Task — From the line holding "LS1: speaker 8R" to the final line of the entries, set down each line exactly, including both, and nothing more.

Version difference data —
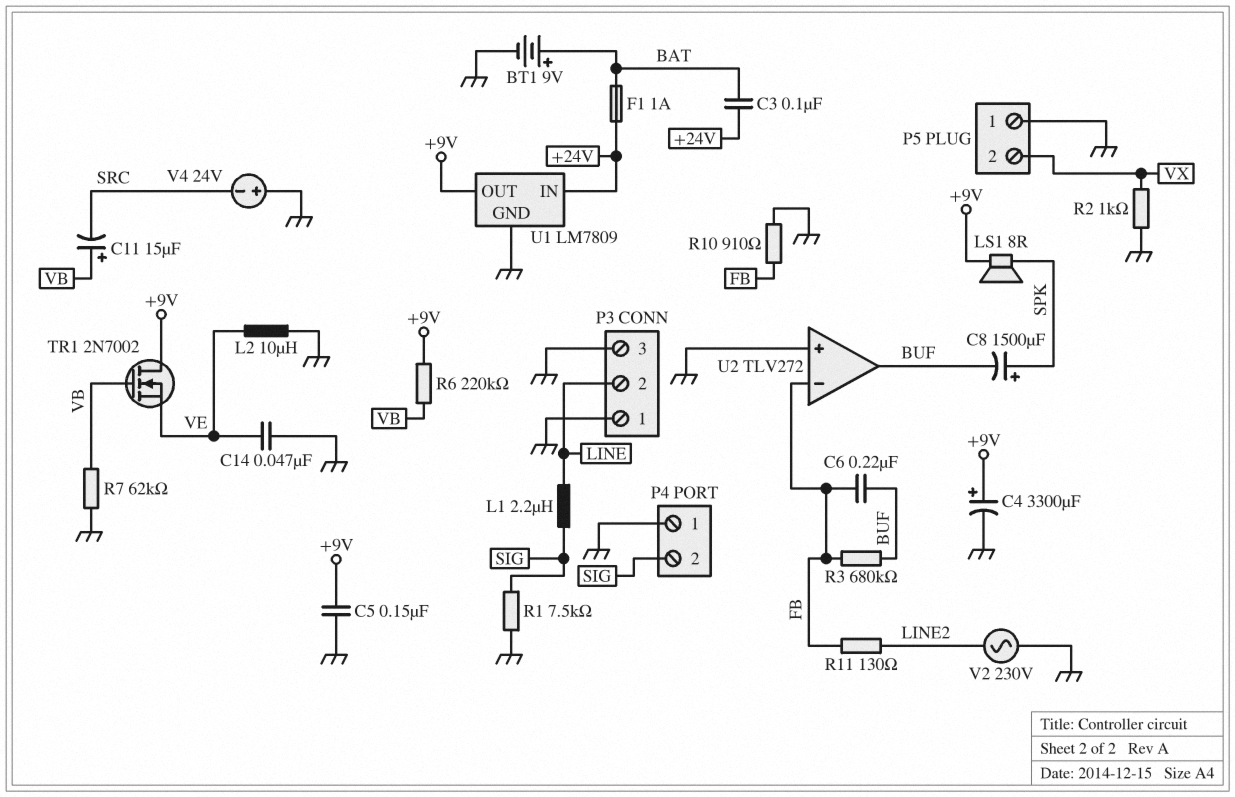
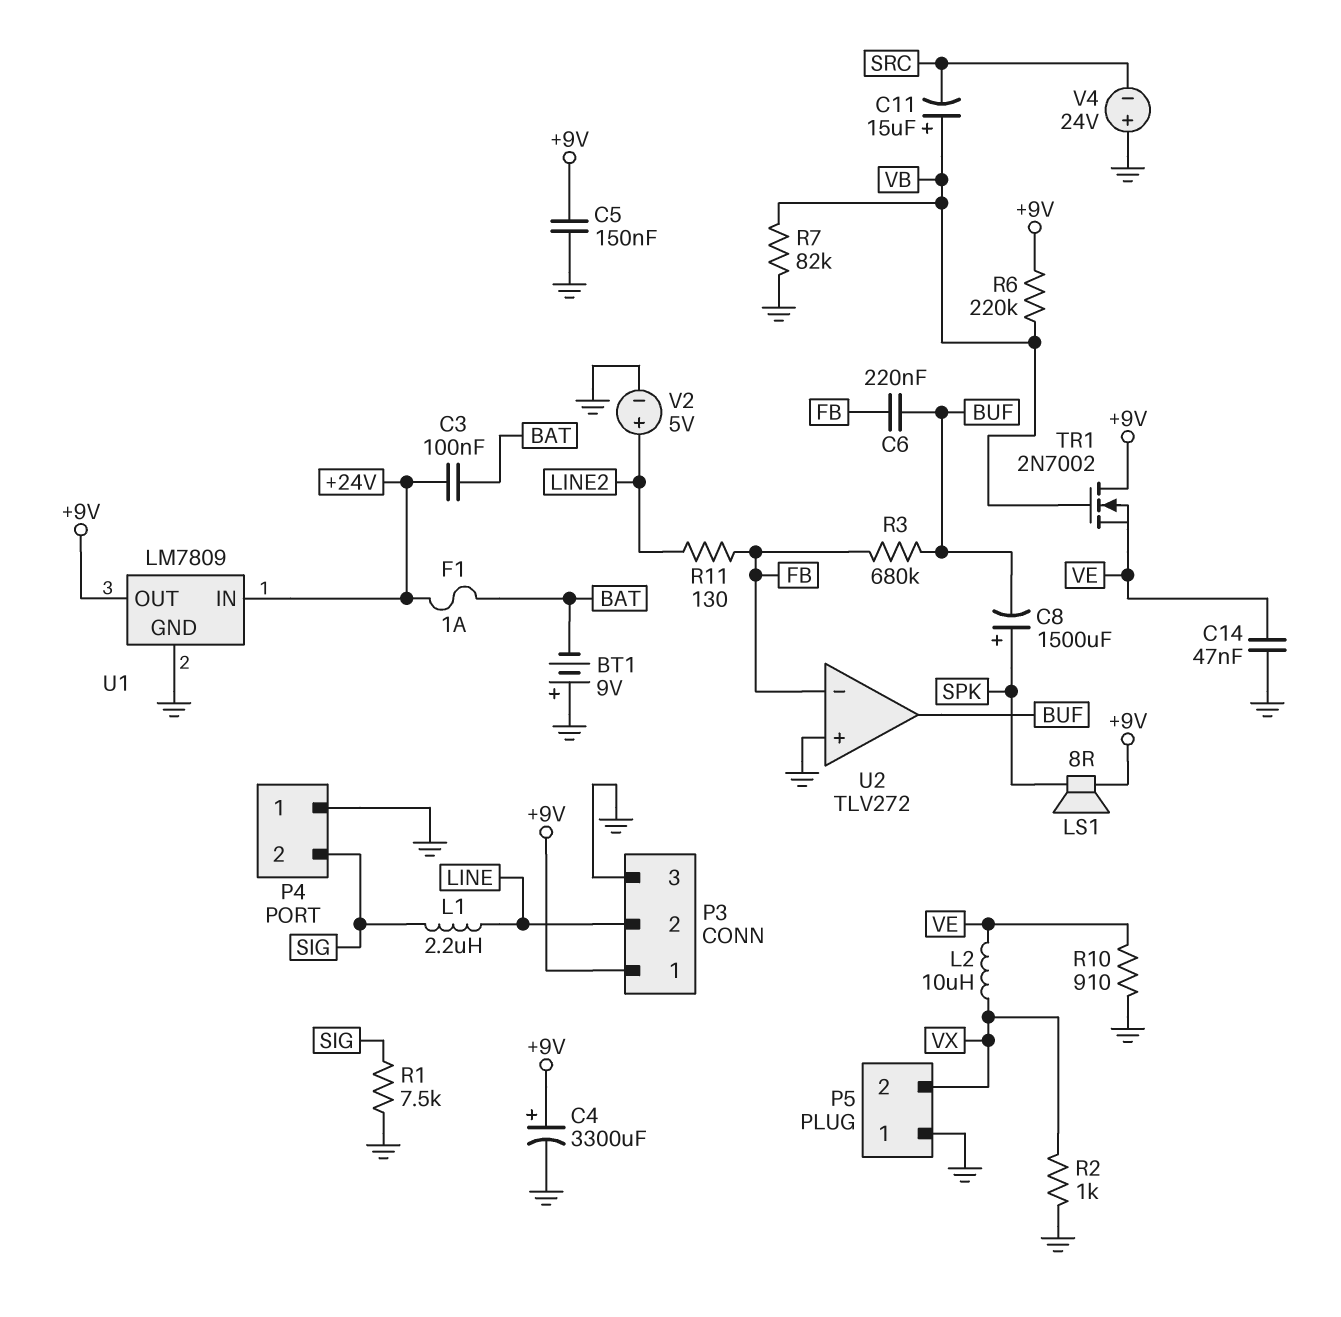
BT1: 9V (plus BAT, minus GND) -> 9V (plus GND, minus BAT)
L2: 10uH (GND, VE) -> 10uH (VE, VX)
P3 pin 1: GND -> +9V
R7: 62k (GND, VB) -> 82k (GND, VB)
R10: 910 (FB, GND) -> 910 (GND, VE)
V2: AC 230V (GND, LINE2) -> 5V (plus LINE2, minus GND)

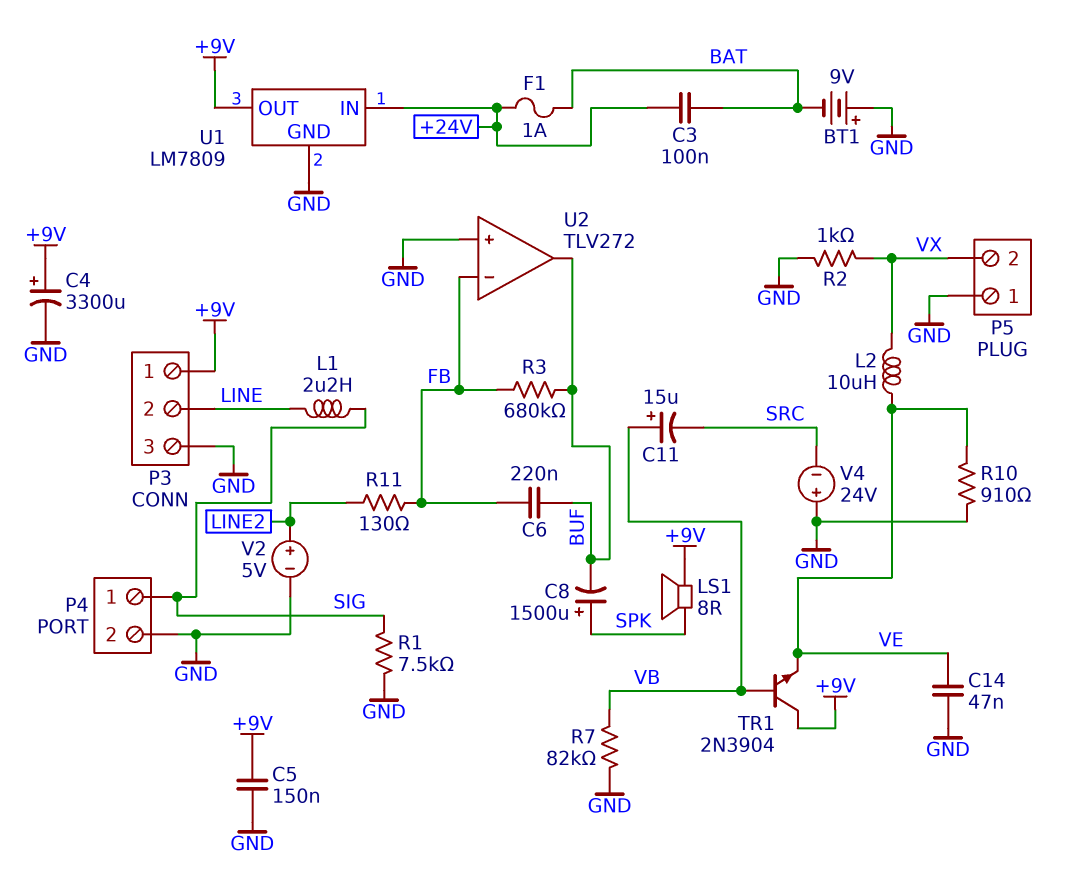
P4 pin 1: GND -> SIG
P4 pin 2: SIG -> GND
R6: 220k (+9V, VB) -> none
TR1: NMOS 2N7002 (G VB, D +9V, S VE) -> NPN 2N3904 (B VB, C +9V, E VE)

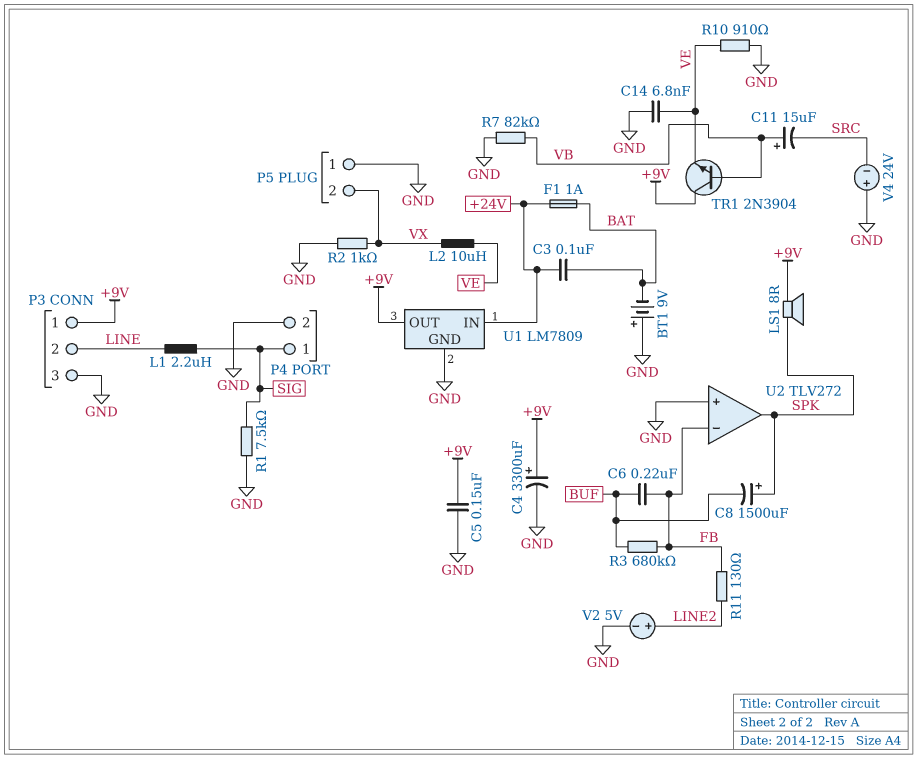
C14: 47nF (GND, VE) -> 6.8nF (GND, VE)
U2 pin out: BUF -> SPK

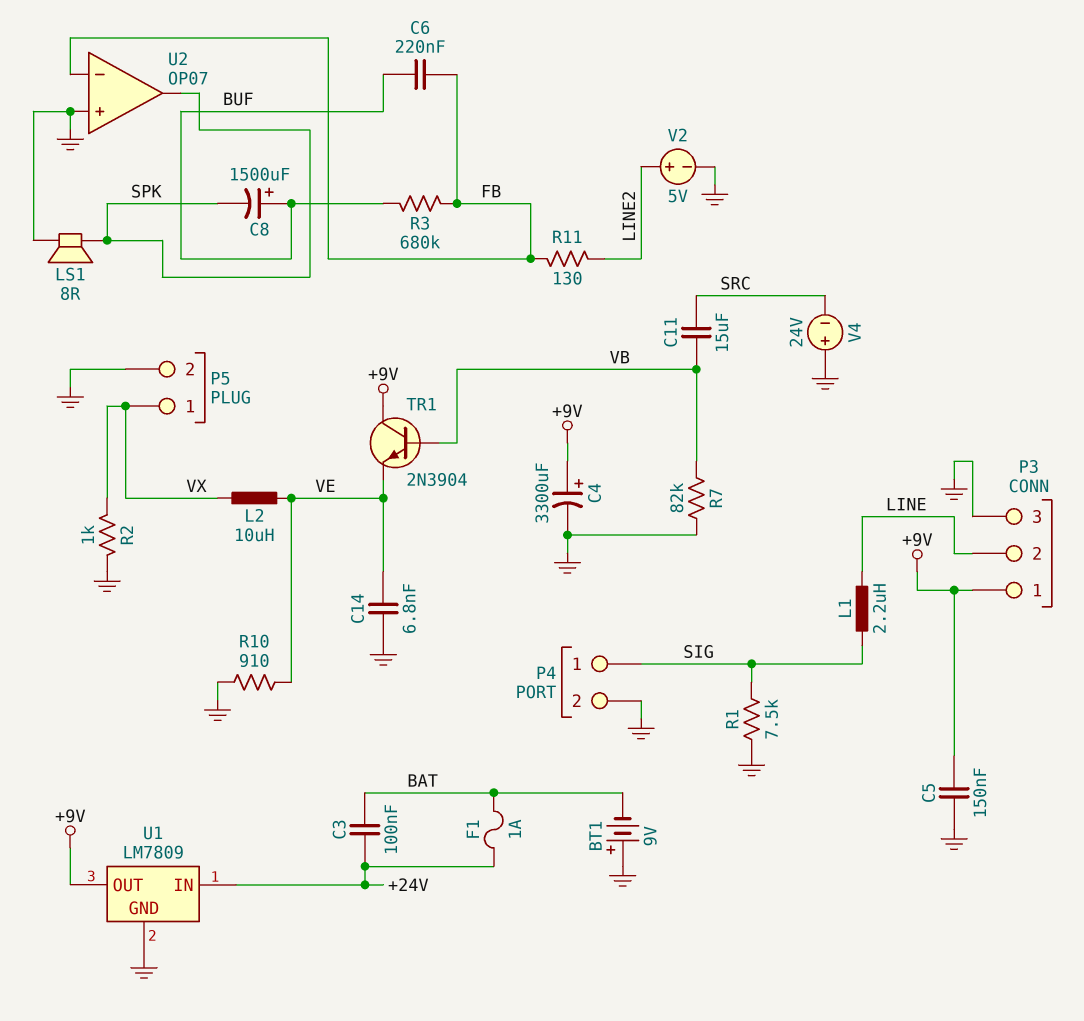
C8: 1500uF (plus SPK, minus BUF) -> 1500uF (plus BUF, minus SPK)
C11: 15uF (plus VB, minus SRC) -> 15uF (SRC, VB)
LS1: speaker 8R (+9V, SPK) -> speaker 8R (GND, SPK)
P5 pin 1: GND -> VX
P5 pin 2: VX -> GND
U2: TLV272 -> OP07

Task result —
LS1: speaker 8R (+9V, SPK) -> speaker 8R (GND, SPK)
P5 pin 1: GND -> VX
P5 pin 2: VX -> GND
U2: TLV272 -> OP07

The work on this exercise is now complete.